### Work required
The required output is every line from the beginning of the entries below through the line that includes "376, 35, 53)", copied exactly.

### Available data

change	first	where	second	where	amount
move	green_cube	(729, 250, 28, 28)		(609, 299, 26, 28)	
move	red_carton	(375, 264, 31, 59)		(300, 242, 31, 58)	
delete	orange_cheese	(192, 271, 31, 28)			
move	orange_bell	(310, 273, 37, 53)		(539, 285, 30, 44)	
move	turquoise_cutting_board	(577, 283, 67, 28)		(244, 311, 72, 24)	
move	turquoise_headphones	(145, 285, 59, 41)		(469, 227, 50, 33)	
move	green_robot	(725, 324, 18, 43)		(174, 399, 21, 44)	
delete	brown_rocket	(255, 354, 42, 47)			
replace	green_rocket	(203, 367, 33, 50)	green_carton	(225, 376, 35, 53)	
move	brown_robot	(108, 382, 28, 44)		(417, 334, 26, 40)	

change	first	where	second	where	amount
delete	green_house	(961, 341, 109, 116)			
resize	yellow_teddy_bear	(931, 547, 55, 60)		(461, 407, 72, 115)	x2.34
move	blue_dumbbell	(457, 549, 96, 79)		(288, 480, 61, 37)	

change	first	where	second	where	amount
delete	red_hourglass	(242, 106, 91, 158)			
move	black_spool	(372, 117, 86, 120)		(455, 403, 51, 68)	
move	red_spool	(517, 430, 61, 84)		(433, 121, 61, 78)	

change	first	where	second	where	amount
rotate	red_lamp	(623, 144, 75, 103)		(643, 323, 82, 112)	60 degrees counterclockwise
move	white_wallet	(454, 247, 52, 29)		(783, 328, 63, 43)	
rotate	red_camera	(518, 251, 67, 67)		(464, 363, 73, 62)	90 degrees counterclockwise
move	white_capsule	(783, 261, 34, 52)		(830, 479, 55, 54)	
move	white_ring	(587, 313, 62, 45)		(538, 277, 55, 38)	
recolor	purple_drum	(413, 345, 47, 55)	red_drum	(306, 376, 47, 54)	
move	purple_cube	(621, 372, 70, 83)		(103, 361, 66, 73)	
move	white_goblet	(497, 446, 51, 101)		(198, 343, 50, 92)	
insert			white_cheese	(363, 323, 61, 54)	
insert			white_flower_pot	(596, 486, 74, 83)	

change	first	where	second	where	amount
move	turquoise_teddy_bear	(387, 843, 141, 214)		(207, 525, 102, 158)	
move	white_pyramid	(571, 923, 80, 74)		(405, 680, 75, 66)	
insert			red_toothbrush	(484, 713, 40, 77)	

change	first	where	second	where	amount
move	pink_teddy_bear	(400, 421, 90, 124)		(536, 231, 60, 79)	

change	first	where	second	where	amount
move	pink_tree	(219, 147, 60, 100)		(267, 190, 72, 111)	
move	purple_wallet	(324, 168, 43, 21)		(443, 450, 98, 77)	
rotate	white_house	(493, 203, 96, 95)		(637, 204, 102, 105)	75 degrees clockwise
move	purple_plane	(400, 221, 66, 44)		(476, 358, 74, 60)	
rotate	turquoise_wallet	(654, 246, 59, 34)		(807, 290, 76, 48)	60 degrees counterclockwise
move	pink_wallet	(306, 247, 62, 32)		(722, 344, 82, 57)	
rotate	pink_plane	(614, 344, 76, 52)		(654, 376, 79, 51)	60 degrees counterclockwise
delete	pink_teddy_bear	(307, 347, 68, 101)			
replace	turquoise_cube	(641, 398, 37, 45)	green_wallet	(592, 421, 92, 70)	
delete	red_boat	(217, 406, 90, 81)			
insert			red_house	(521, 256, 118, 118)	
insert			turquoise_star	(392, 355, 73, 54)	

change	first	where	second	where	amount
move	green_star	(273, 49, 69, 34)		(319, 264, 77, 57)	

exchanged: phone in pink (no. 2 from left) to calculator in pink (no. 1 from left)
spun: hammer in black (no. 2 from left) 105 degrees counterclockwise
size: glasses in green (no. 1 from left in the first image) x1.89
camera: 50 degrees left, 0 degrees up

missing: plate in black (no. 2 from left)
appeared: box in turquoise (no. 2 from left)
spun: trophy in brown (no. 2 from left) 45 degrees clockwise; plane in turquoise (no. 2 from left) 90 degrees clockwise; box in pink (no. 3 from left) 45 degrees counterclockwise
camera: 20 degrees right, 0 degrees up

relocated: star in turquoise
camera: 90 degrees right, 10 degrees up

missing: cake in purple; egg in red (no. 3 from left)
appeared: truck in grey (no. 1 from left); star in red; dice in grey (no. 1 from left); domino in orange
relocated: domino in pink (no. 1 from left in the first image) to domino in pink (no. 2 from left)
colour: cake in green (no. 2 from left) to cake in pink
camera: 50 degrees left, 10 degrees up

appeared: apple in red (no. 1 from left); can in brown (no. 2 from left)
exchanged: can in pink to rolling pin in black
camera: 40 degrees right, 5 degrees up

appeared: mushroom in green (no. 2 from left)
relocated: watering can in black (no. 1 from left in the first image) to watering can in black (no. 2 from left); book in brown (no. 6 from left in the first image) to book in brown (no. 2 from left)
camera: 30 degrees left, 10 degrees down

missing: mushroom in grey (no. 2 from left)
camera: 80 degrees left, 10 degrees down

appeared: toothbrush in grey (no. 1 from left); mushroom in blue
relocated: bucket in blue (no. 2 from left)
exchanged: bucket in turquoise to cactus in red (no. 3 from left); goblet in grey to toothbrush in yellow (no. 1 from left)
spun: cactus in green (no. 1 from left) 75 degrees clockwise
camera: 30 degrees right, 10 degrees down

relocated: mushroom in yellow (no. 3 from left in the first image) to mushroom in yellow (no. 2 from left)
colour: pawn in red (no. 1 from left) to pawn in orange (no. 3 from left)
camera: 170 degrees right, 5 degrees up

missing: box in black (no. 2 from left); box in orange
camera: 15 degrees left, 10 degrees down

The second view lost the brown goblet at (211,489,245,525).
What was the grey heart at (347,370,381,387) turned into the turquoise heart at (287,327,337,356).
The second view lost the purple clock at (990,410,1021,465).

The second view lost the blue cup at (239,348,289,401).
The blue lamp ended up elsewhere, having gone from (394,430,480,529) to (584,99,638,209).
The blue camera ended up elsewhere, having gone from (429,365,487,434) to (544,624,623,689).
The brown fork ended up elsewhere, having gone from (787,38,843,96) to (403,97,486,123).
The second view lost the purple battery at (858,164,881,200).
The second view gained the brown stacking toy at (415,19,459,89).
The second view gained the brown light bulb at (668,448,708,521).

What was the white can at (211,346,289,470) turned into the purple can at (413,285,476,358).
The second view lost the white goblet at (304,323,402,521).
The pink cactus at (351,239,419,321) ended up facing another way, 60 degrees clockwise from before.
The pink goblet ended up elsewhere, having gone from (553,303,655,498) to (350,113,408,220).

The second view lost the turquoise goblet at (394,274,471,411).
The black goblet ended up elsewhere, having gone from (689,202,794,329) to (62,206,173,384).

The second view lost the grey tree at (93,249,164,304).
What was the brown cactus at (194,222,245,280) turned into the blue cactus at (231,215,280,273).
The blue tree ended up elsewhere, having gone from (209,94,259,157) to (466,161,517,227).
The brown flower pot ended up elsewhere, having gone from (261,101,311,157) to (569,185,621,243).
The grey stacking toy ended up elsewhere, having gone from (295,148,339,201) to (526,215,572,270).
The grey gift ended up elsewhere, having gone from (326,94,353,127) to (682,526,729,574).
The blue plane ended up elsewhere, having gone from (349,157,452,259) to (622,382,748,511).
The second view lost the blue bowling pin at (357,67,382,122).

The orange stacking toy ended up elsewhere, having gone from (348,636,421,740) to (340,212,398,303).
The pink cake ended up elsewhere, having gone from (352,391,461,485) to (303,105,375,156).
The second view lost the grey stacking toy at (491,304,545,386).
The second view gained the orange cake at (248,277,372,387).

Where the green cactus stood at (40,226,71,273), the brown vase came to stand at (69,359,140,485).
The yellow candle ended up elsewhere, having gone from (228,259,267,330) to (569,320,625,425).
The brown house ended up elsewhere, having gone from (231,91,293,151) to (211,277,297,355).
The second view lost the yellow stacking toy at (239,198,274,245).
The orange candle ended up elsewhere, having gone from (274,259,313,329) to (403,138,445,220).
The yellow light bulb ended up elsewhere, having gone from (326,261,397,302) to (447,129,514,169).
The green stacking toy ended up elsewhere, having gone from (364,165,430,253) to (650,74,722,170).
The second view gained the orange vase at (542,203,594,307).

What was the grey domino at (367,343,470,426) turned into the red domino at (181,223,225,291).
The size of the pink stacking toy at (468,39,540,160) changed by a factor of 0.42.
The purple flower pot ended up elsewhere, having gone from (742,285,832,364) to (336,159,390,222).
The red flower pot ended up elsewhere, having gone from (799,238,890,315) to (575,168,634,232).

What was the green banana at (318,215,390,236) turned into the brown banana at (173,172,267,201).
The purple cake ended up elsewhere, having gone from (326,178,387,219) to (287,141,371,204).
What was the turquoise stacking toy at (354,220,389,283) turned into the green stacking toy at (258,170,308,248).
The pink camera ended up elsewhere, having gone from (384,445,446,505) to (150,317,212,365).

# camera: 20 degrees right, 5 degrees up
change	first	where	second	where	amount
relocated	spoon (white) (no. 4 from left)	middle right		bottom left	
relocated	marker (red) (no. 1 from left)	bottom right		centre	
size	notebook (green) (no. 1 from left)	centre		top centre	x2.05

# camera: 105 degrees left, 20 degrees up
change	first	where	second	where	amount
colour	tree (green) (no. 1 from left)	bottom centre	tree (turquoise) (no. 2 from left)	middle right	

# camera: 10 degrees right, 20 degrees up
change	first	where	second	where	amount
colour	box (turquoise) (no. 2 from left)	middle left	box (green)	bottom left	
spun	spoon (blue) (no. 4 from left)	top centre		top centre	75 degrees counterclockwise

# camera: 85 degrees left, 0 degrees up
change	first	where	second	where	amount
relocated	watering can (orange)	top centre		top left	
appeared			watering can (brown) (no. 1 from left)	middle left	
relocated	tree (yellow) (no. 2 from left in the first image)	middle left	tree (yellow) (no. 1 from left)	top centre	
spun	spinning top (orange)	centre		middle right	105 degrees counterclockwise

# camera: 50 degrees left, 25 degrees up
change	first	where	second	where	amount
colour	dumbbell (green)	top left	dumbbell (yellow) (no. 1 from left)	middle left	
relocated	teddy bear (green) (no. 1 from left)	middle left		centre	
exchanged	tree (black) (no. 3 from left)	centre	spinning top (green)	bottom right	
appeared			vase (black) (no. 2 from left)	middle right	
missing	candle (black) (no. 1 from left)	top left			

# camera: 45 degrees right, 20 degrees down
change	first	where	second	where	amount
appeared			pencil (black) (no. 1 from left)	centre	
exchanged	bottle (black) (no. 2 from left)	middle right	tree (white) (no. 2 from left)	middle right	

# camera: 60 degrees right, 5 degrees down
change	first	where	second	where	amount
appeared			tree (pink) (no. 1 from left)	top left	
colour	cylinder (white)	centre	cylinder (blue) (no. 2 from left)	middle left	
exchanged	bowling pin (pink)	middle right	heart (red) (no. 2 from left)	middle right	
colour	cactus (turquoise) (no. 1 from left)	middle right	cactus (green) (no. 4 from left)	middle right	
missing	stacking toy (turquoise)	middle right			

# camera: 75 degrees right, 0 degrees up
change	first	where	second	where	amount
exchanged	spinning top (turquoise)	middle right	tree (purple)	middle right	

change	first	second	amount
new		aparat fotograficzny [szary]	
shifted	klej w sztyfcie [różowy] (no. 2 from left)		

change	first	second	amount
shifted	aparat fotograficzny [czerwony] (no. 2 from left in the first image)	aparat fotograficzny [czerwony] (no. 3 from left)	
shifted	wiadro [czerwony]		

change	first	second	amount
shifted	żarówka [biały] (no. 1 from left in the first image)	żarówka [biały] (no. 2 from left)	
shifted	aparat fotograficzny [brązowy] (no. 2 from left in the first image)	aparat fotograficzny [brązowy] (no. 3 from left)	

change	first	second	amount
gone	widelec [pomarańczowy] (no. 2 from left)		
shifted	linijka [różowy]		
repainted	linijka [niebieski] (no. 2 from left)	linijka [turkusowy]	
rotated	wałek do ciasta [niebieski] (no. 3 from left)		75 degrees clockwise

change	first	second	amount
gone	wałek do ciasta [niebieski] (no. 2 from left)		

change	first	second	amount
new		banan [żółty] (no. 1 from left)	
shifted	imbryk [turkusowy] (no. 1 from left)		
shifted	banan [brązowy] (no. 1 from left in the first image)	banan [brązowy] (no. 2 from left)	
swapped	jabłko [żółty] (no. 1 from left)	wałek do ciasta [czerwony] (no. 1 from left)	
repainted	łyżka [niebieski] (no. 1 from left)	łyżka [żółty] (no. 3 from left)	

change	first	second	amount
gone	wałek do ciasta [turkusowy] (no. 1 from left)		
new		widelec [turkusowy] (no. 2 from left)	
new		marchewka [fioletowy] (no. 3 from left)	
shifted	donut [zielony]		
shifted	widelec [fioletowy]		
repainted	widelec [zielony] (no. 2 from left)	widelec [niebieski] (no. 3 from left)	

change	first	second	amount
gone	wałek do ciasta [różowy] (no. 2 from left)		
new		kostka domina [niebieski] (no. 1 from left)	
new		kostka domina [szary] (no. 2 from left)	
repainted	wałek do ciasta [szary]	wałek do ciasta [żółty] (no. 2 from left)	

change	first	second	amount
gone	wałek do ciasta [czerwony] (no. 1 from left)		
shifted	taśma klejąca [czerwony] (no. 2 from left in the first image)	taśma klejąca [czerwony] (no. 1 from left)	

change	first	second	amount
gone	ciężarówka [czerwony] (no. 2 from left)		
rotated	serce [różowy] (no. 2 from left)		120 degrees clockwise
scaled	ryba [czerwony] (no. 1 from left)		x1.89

### Exercise answer
change	first	where	second	where	amount
move	green_cube	(729, 250, 28, 28)		(609, 299, 26, 28)	
move	red_carton	(375, 264, 31, 59)		(300, 242, 31, 58)	
delete	orange_cheese	(192, 271, 31, 28)			
move	orange_bell	(310, 273, 37, 53)		(539, 285, 30, 44)	
move	turquoise_cutting_board	(577, 283, 67, 28)		(244, 311, 72, 24)	
move	turquoise_headphones	(145, 285, 59, 41)		(469, 227, 50, 33)	
move	green_robot	(725, 324, 18, 43)		(174, 399, 21, 44)	
delete	brown_rocket	(255, 354, 42, 47)			
replace	green_rocket	(203, 367, 33, 50)	green_carton	(225, 376, 35, 53)	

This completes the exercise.